Work item: Within the material below, how many lines include "switch"? Answer with the count only.

Records:

↓

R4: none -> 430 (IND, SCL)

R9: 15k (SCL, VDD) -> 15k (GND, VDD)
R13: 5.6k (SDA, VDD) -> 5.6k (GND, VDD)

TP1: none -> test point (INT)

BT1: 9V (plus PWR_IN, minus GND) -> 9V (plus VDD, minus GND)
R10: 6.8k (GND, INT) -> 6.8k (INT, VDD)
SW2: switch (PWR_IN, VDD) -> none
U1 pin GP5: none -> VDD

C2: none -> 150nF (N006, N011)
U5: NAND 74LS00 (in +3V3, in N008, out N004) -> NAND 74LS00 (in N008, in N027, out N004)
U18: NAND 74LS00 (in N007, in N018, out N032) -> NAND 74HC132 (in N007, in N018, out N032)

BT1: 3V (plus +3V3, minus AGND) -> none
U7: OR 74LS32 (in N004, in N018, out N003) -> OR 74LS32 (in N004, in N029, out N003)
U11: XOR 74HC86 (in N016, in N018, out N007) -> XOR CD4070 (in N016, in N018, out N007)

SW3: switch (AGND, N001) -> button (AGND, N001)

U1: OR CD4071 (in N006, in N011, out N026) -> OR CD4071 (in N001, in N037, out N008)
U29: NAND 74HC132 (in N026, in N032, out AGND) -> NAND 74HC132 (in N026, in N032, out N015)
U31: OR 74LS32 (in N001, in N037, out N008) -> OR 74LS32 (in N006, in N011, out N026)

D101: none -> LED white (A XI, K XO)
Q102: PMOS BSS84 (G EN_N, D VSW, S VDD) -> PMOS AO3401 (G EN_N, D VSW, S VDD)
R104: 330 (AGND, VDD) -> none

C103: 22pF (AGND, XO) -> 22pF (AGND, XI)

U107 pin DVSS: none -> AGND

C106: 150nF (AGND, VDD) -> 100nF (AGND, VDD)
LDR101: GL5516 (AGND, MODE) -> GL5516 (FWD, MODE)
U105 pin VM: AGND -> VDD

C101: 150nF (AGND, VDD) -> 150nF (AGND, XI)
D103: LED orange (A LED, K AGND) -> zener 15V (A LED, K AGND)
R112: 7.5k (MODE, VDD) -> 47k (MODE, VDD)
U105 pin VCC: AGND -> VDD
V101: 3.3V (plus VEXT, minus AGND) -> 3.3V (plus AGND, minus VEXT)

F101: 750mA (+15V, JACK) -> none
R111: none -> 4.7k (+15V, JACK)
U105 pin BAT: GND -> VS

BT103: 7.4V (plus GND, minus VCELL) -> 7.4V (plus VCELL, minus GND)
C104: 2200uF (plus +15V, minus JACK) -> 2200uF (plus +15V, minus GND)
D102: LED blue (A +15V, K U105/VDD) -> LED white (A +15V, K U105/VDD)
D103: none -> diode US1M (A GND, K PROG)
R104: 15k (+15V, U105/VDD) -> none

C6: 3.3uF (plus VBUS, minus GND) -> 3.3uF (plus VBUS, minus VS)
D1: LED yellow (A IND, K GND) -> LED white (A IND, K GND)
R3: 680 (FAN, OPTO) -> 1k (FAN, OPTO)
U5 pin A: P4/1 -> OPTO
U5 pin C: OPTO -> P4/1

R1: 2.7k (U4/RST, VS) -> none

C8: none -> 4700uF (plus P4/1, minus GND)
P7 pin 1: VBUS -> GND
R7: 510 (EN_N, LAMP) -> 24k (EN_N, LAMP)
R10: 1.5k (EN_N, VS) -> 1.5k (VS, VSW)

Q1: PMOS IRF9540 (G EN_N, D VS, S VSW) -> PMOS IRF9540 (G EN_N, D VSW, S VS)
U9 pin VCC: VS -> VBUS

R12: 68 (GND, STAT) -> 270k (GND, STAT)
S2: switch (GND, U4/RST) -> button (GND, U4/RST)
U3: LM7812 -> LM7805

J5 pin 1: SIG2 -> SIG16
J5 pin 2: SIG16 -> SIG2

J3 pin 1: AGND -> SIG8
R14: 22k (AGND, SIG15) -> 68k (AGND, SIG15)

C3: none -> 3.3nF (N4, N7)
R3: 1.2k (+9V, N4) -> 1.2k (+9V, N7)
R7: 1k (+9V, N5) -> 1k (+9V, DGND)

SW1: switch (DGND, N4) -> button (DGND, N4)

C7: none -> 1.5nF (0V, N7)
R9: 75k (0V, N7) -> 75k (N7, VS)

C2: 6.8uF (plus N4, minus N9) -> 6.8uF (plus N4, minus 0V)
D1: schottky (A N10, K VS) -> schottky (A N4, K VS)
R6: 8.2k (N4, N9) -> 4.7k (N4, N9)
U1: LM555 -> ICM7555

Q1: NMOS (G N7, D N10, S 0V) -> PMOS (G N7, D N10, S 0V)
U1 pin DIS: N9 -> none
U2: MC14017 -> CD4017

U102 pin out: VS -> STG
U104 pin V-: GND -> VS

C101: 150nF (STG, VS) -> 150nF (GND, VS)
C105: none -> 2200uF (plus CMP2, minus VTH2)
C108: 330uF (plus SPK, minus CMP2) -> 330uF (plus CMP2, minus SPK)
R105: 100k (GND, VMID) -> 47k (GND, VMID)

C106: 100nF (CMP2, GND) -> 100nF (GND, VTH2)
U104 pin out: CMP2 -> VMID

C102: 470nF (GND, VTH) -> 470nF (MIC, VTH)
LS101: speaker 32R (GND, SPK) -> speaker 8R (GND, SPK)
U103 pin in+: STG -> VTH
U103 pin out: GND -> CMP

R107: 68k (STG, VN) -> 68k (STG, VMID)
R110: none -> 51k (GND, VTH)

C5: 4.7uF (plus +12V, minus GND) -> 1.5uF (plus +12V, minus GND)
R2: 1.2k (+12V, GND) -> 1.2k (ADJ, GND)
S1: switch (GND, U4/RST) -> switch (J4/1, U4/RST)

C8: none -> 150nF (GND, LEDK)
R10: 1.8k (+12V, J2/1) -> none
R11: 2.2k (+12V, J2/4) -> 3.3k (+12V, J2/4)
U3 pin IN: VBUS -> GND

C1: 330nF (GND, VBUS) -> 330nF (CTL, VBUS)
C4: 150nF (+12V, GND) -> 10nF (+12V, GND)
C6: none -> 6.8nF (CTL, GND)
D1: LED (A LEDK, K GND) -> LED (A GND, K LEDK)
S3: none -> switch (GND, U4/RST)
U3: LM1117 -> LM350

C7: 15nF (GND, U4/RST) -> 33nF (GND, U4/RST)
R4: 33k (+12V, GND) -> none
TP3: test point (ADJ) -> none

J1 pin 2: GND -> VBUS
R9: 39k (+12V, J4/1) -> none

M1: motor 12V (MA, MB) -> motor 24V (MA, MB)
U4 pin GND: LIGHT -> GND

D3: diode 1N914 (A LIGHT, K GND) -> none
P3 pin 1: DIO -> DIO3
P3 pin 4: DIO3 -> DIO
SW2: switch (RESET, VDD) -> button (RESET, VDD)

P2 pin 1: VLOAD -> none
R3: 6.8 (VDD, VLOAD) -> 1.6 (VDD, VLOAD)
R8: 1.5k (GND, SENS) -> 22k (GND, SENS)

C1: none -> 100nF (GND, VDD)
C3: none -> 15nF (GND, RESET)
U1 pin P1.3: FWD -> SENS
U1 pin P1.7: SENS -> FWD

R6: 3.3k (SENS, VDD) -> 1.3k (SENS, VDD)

↑

Answer area: 7